**Work required**
Reproduce the lines of the records verbatim, starting at the line containing "Status (238, 20)" and continuing through the end of the records, both ends included.

>> BEGIN

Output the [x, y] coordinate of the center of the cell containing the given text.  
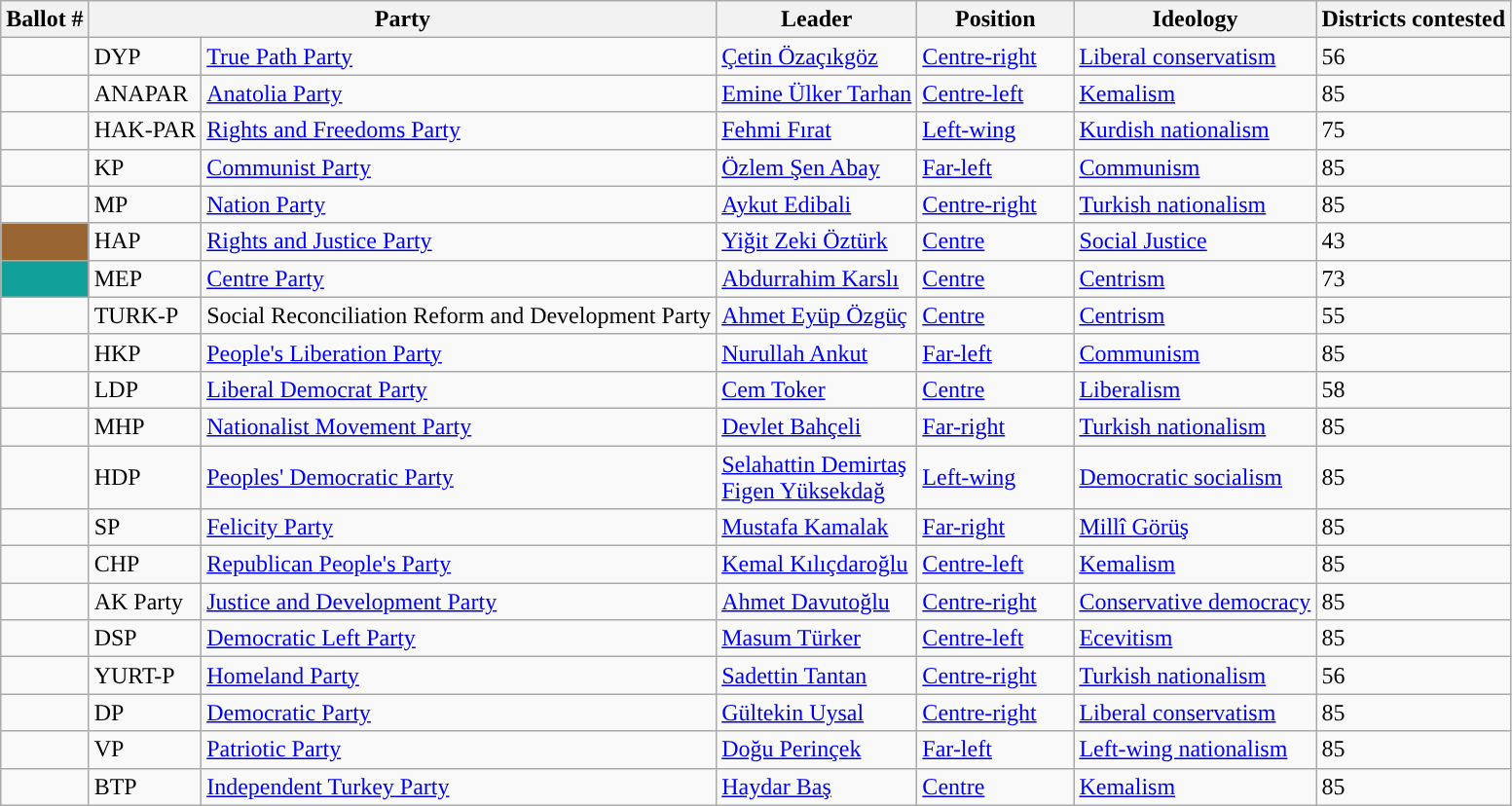
DP [145, 713]
BTP [145, 787]
Nation Party [460, 204]
Districts contested [1414, 19]
DSP [145, 639]
Party [402, 19]
Patriotic Party [460, 750]
CHP [145, 565]
Peoples' Democratic Party [460, 477]
Millî Görüş [1196, 528]
Conservative democracy [1196, 602]
73 [1414, 278]
Independent Turkey Party [460, 787]
MHP [145, 426]
HAK-PAR [145, 130]
Özlem Şen Abay [817, 167]
Kurdish nationalism [1196, 130]
TURK-P [145, 315]
MP [145, 204]
HAP [145, 241]
Social Reconciliation Reform and Development Party [460, 315]
Centre Party [460, 278]
Democratic socialism [1196, 477]
Abdurrahim Karslı [817, 278]
True Path Party [460, 56]
Left-wing nationalism [1196, 750]
Fehmi Fırat [817, 130]
Justice and Development Party [460, 602]
Sadettin Tantan [817, 676]
HDP [145, 477]
ANAPAR [145, 93]
Emine Ülker Tarhan [817, 93]
DYP [145, 56]
Liberalism [1196, 389]
75 [1414, 130]
Devlet Bahçeli [817, 426]
Ecevitism [1196, 639]
Çetin Özaçıkgöz [817, 56]
Ahmet Davutoğlu [817, 602]
YURT-P [145, 676]
AK Party [145, 602]
55 [1414, 315]
Aykut Edibali [817, 204]
Haydar Baş [817, 787]
SP [145, 528]
58 [1414, 389]
Ballot # [45, 19]
Kemal Kılıçdaroğlu [817, 565]
Leader [817, 19]
Doğu Perinçek [817, 750]
Yiğit Zeki Öztürk [817, 241]
Ahmet Eyüp Özgüç [817, 315]
Selahattin DemirtaşFigen Yüksekdağ [817, 477]
Masum Türker [817, 639]
Republican People's Party [460, 565]
People's Liberation Party [460, 352]
HKP [145, 352]
Democratic Left Party [460, 639]
Cem Toker [817, 389]
Position [995, 19]
Mustafa Kamalak [817, 528]
Felicity Party [460, 528]
KP [145, 167]
Rights and Justice Party [460, 241]
Nurullah Ankut [817, 352]
VP [145, 750]
43 [1414, 241]
Ideology [1196, 19]
MEP [145, 278]
Nationalist Movement Party [460, 426]
Homeland Party [460, 676]
LDP [145, 389]
Democratic Party [460, 713]
Anatolia Party [460, 93]
Gültekin Uysal [817, 713]
Rights and Freedoms Party [460, 130]
Communist Party [460, 167]
Social Justice [1196, 241]
Liberal Democrat Party [460, 389]
Find where the given text appears and provide that cell's center as (X, Y) coordinate. 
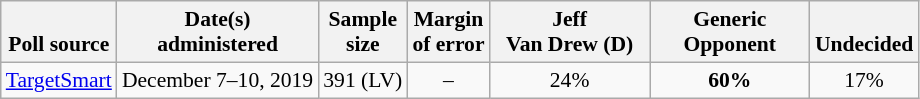
Date(s)administered (218, 32)
– (448, 80)
60% (730, 80)
December 7–10, 2019 (218, 80)
GenericOpponent (730, 32)
391 (LV) (362, 80)
Undecided (864, 32)
Samplesize (362, 32)
Poll source (59, 32)
17% (864, 80)
Marginof error (448, 32)
24% (570, 80)
JeffVan Drew (D) (570, 32)
TargetSmart (59, 80)
Return (x, y) of the center of cell containing provided text 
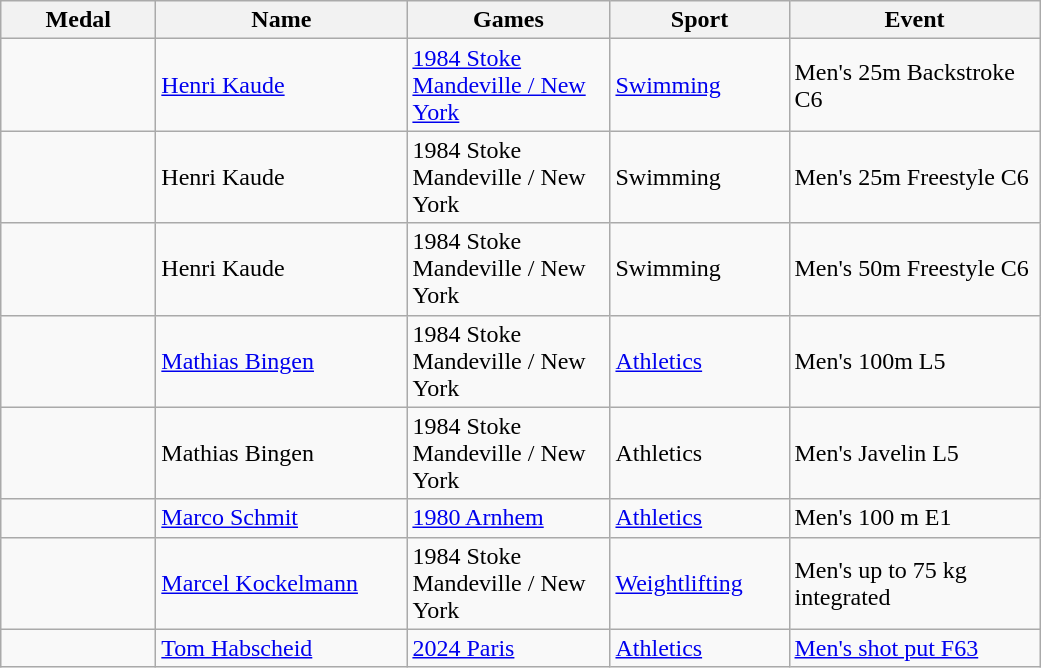
Marcel Kockelmann (282, 583)
Men's 100 m E1 (914, 518)
Men's 100m L5 (914, 361)
2024 Paris (508, 648)
Event (914, 20)
Men's up to 75 kg integrated (914, 583)
Men's shot put F63 (914, 648)
Sport (700, 20)
Men's 25m Backstroke C6 (914, 85)
Men's 25m Freestyle C6 (914, 177)
Tom Habscheid (282, 648)
Games (508, 20)
1980 Arnhem (508, 518)
Men's Javelin L5 (914, 453)
Men's 50m Freestyle C6 (914, 269)
Weightlifting (700, 583)
Name (282, 20)
Marco Schmit (282, 518)
Medal (78, 20)
Return (x, y) of the center of cell containing provided text 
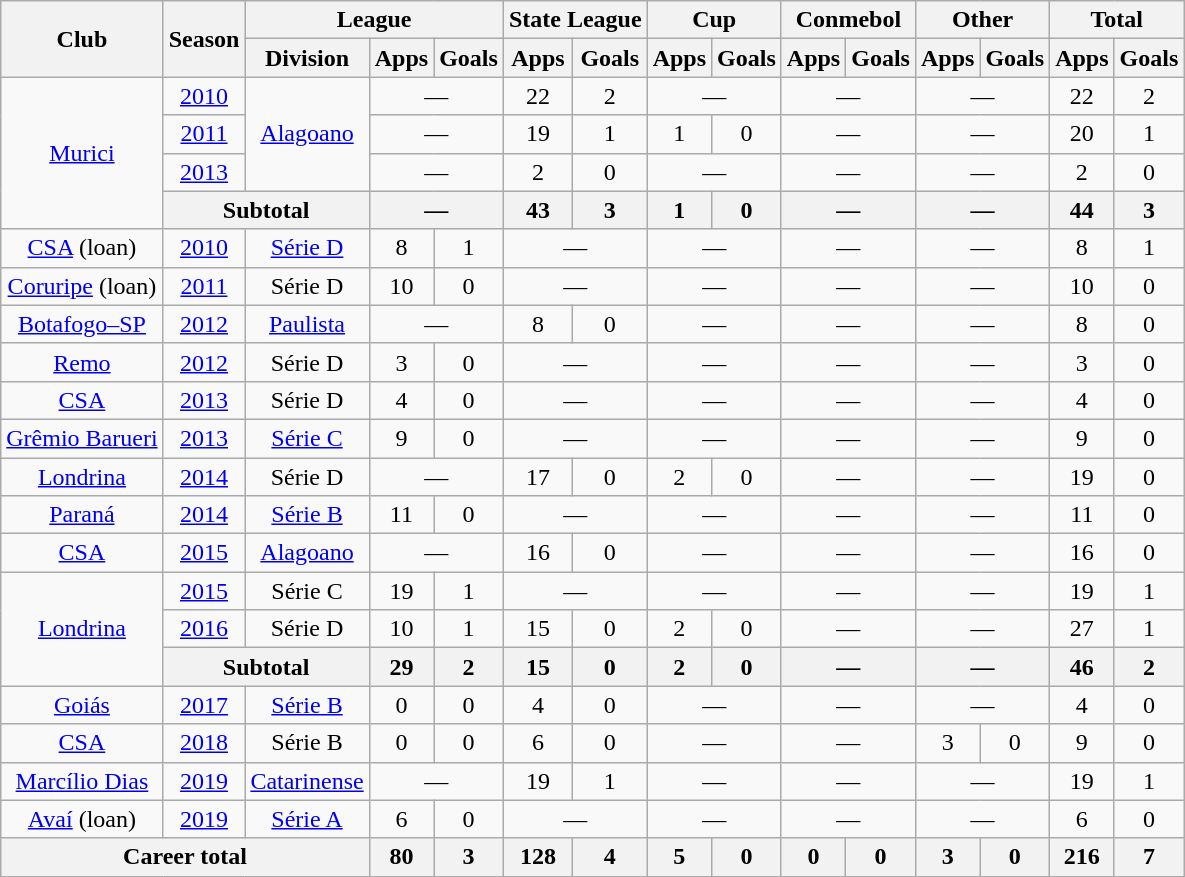
5 (679, 857)
2016 (204, 629)
Club (82, 39)
Career total (185, 857)
46 (1082, 667)
Goiás (82, 705)
2017 (204, 705)
29 (401, 667)
Paraná (82, 515)
216 (1082, 857)
17 (538, 477)
Avaí (loan) (82, 819)
Conmebol (848, 20)
Catarinense (307, 781)
Season (204, 39)
44 (1082, 210)
27 (1082, 629)
128 (538, 857)
Grêmio Barueri (82, 438)
Cup (714, 20)
Coruripe (loan) (82, 286)
State League (575, 20)
20 (1082, 134)
Division (307, 58)
Other (982, 20)
CSA (loan) (82, 248)
2018 (204, 743)
7 (1149, 857)
Botafogo–SP (82, 324)
Total (1117, 20)
Remo (82, 362)
League (374, 20)
Paulista (307, 324)
Série A (307, 819)
Murici (82, 153)
Marcílio Dias (82, 781)
43 (538, 210)
80 (401, 857)
Find where the given text appears and provide that cell's center as (x, y) coordinate. 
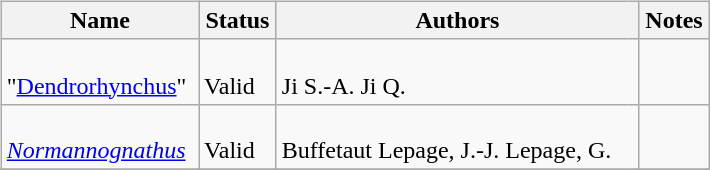
Status (238, 20)
Notes (674, 20)
"Dendrorhynchus" (100, 72)
Ji S.-A. Ji Q. (452, 72)
Buffetaut Lepage, J.-J. Lepage, G. (452, 136)
Normannognathus (100, 136)
Authors (457, 20)
Name (100, 20)
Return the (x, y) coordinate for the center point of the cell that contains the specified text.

>> END

**Task solution**
Status (238, 20)
Notes (674, 20)
"Dendrorhynchus" (100, 72)
Ji S.-A. Ji Q. (452, 72)
Buffetaut Lepage, J.-J. Lepage, G. (452, 136)
Normannognathus (100, 136)
Authors (457, 20)
Name (100, 20)
Return the (x, y) coordinate for the center point of the cell that contains the specified text.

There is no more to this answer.